• TASK ITEM
Output the full listing exactly as written, with no pictures in it.

• SUPPLIED INFORMATION
------------------------------------------------
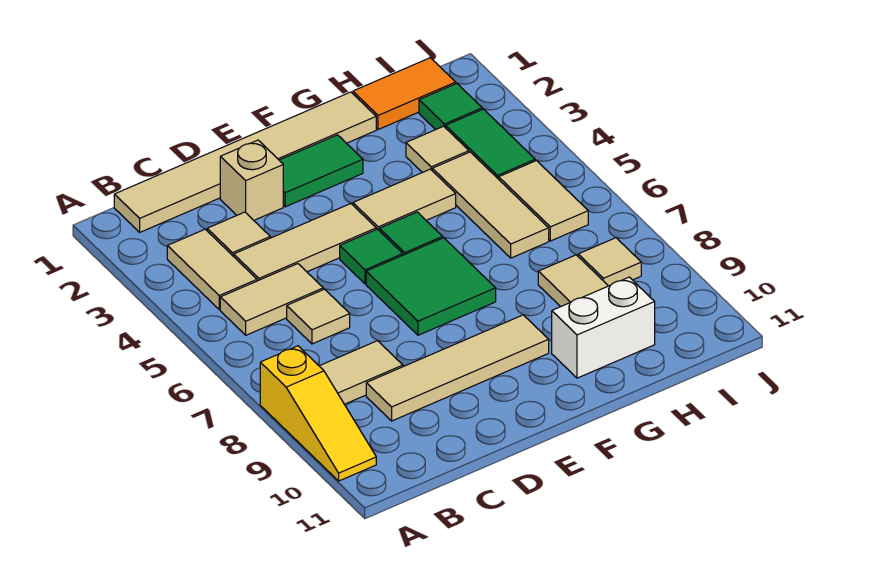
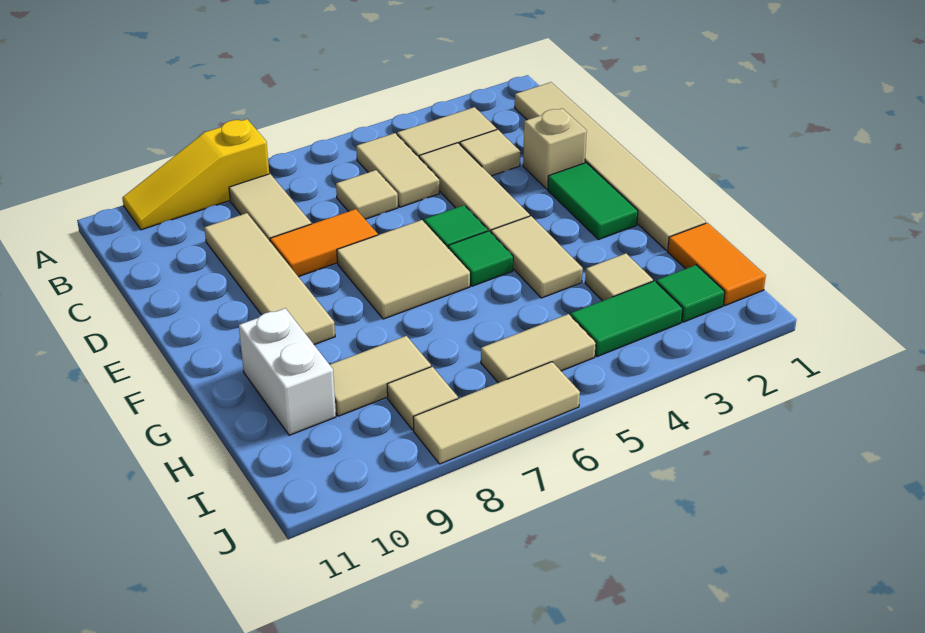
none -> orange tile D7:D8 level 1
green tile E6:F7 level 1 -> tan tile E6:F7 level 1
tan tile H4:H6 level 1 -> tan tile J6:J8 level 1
------------------------------------------------
• ANSWER TO THIS TASK
none -> orange tile D7:D8 level 1
green tile E6:F7 level 1 -> tan tile E6:F7 level 1
tan tile H4:H6 level 1 -> tan tile J6:J8 level 1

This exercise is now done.